WORK ITEM
Apart from the images, every record below must be given again without alteration.

____ RECORDED DATA

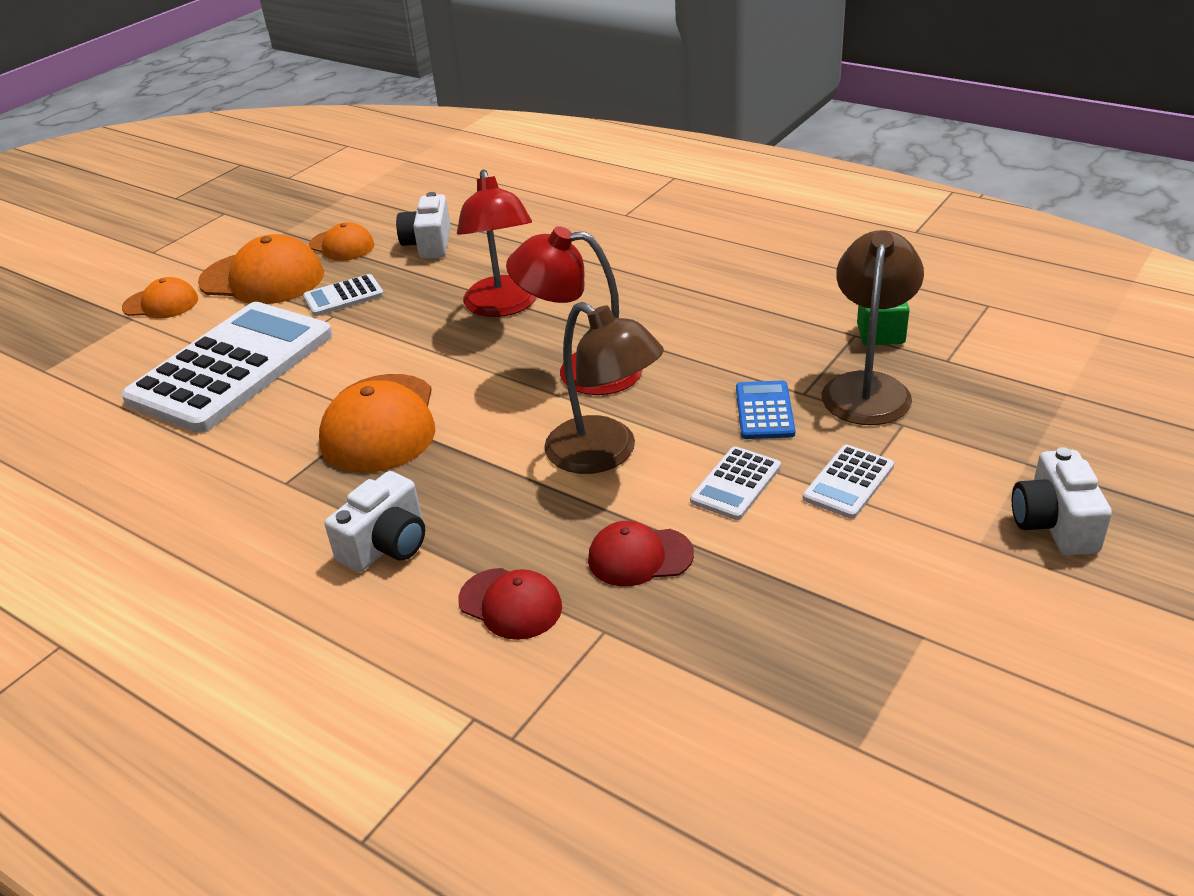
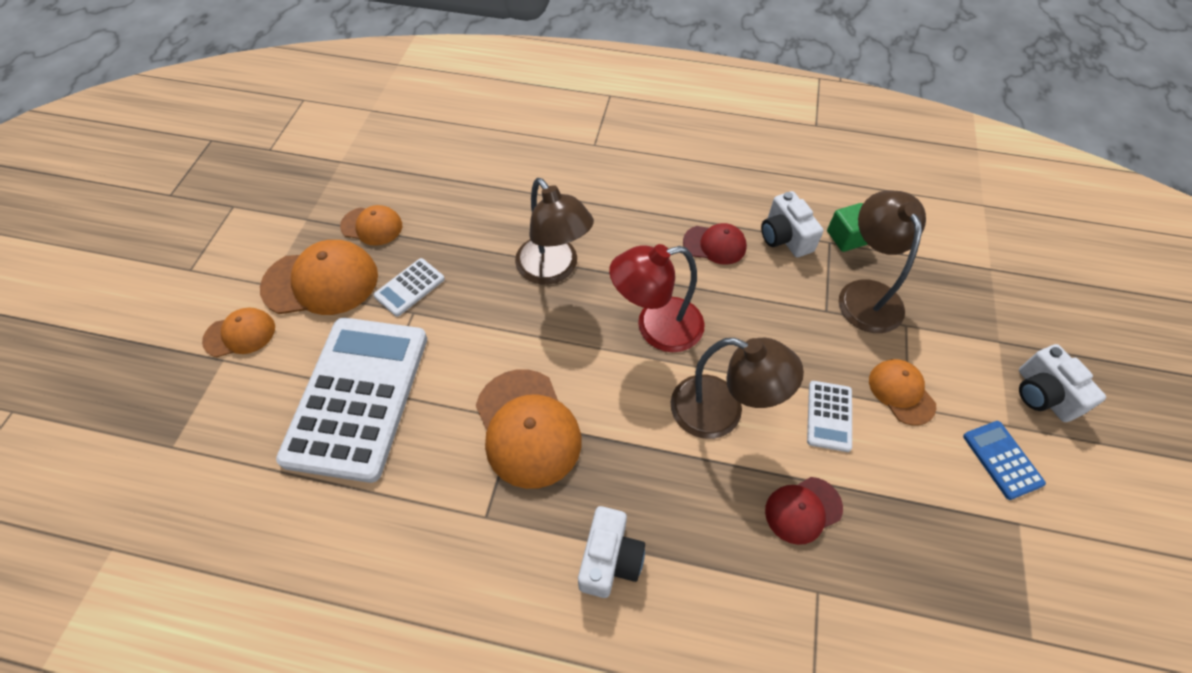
camera: 25 degrees left, 20 degrees up
(429, 244) = (449, 209): white camera -> white camera (785, 237)
(503, 306) = (554, 269): red lamp -> brown lamp
(510, 604) = (738, 589): red cap -> red cap (715, 244)
(764, 411) = (810, 336): blue calculator -> blue calculator (1002, 459)
(848, 482) = (901, 392): white calculator -> orange cap

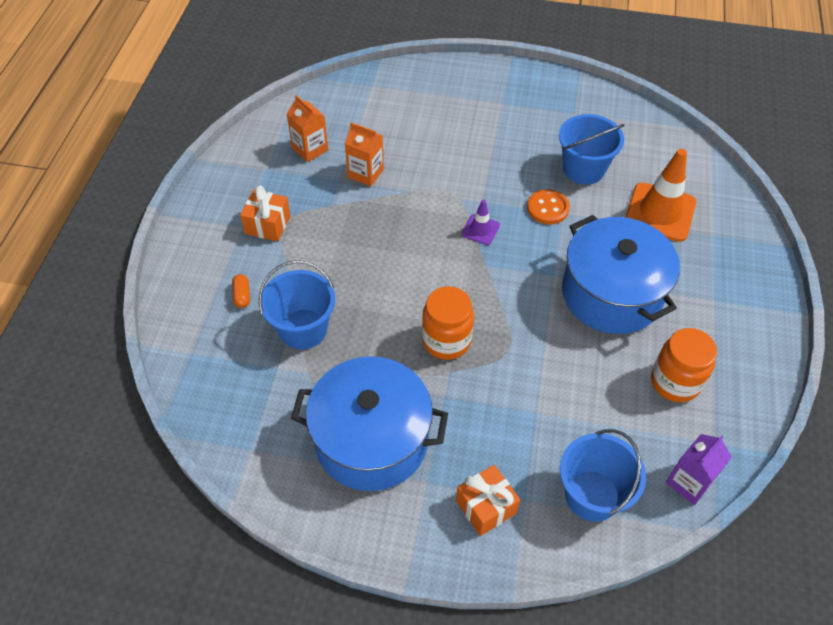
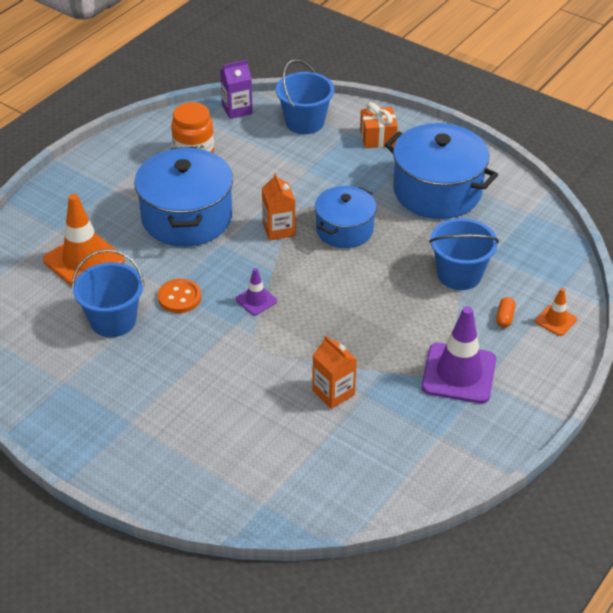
camera: 155 degrees left, 10 degrees down
(190, 310) = (556, 320): none -> orange traffic cone
(267, 225) = (458, 373): orange gift -> purple traffic cone
(310, 149) = (380, 442): orange carton -> orange carton (279, 229)
(446, 341) = (344, 230): orange jar -> blue pot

________

ANSWER TO THIS PROBLEM
camera: 25 degrees left, 20 degrees up
(429, 244) = (449, 209): white camera -> white camera (785, 237)
(503, 306) = (554, 269): red lamp -> brown lamp
(510, 604) = (738, 589): red cap -> red cap (715, 244)
(764, 411) = (810, 336): blue calculator -> blue calculator (1002, 459)
(848, 482) = (901, 392): white calculator -> orange cap

camera: 155 degrees left, 10 degrees down
(190, 310) = (556, 320): none -> orange traffic cone
(267, 225) = (458, 373): orange gift -> purple traffic cone
(310, 149) = (380, 442): orange carton -> orange carton (279, 229)
(446, 341) = (344, 230): orange jar -> blue pot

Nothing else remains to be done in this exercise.